● Problem description: Output the records below in full, word for word; pictures do not belong in it.

● The records:
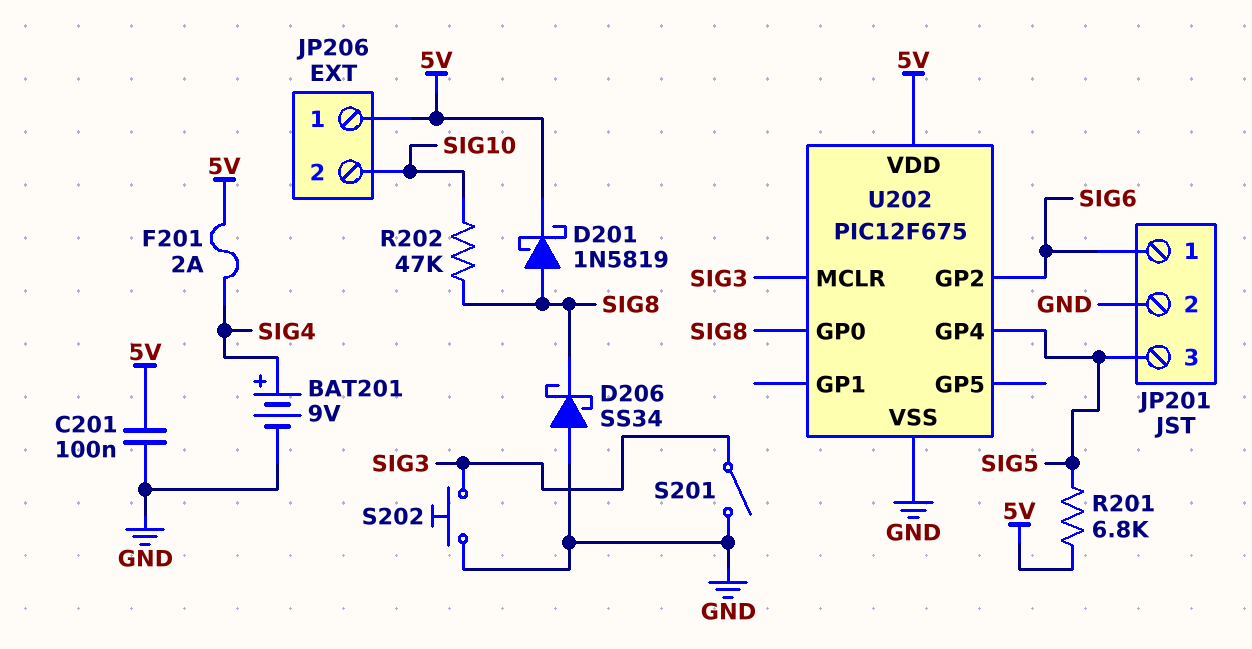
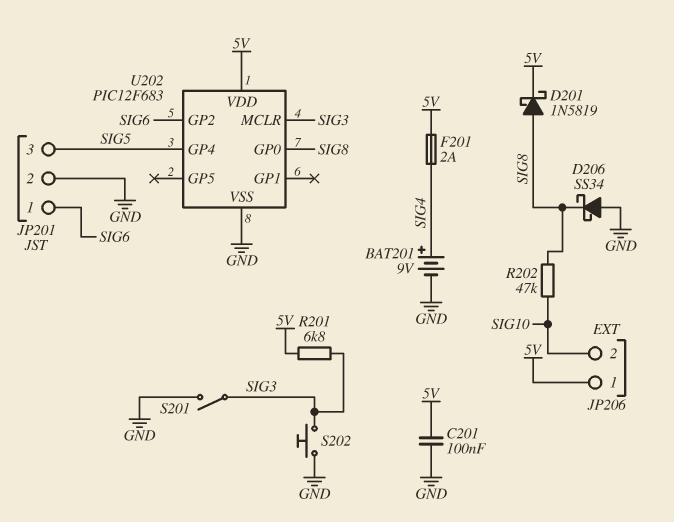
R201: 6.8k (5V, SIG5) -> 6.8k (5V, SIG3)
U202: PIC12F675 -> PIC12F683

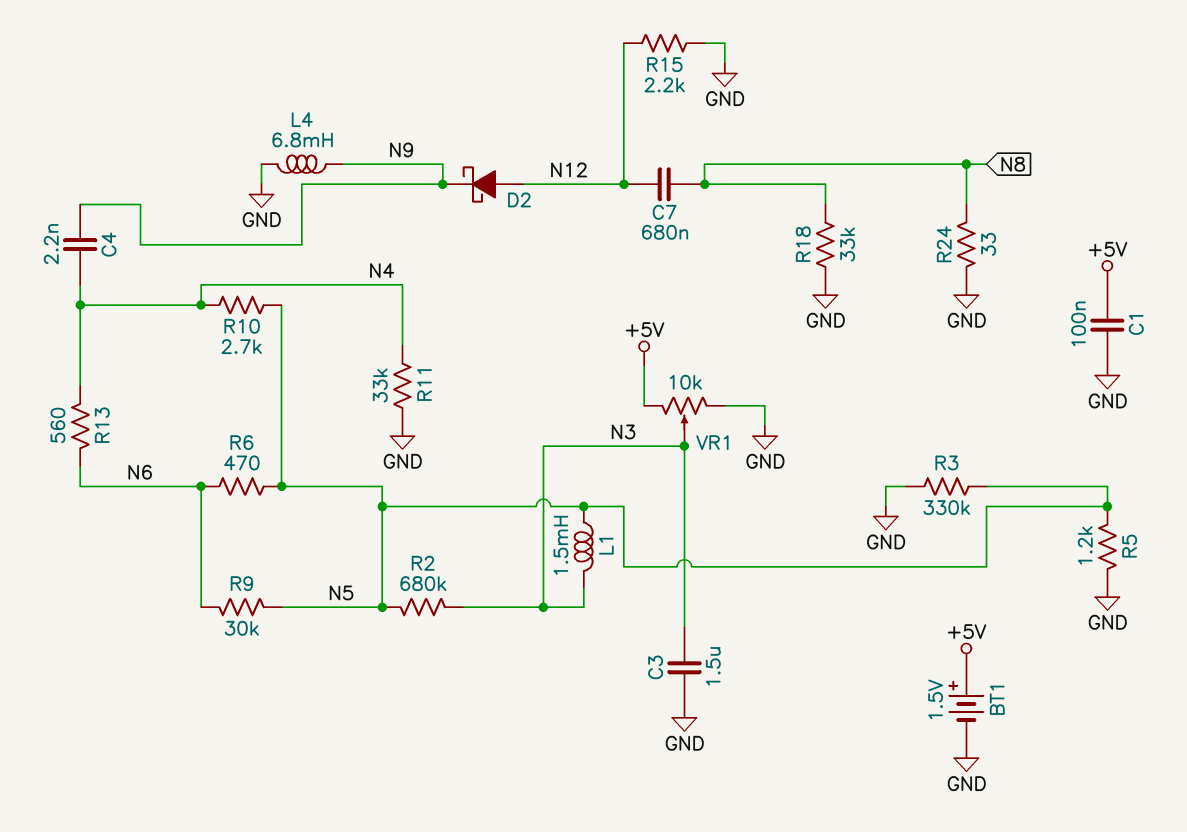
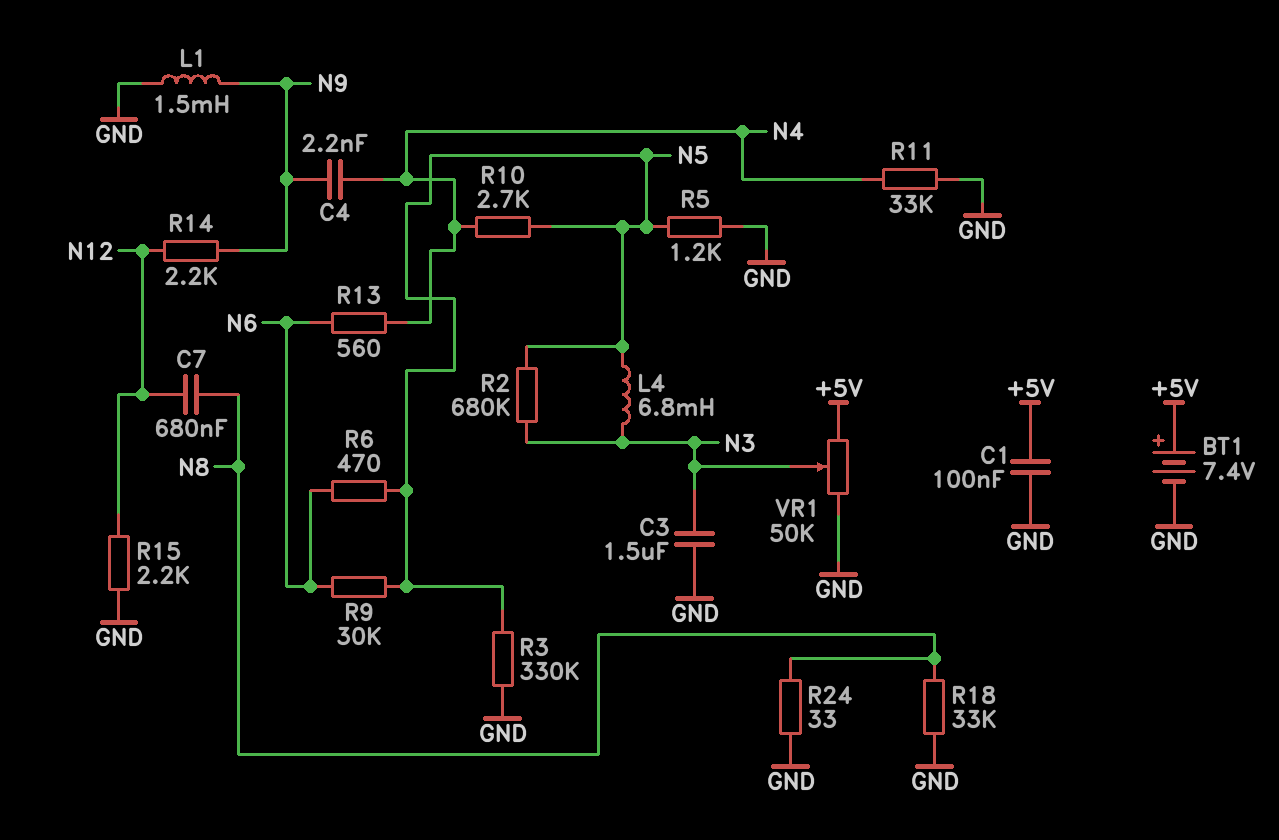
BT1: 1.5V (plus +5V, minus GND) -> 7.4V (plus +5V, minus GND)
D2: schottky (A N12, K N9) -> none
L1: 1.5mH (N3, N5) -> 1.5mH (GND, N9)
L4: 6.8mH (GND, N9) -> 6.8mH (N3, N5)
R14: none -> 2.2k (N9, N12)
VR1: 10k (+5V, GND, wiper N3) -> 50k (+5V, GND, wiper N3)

● Expected answer:
R201: 6.8k (5V, SIG5) -> 6.8k (5V, SIG3)
U202: PIC12F675 -> PIC12F683

BT1: 1.5V (plus +5V, minus GND) -> 7.4V (plus +5V, minus GND)
D2: schottky (A N12, K N9) -> none
L1: 1.5mH (N3, N5) -> 1.5mH (GND, N9)
L4: 6.8mH (GND, N9) -> 6.8mH (N3, N5)
R14: none -> 2.2k (N9, N12)
VR1: 10k (+5V, GND, wiper N3) -> 50k (+5V, GND, wiper N3)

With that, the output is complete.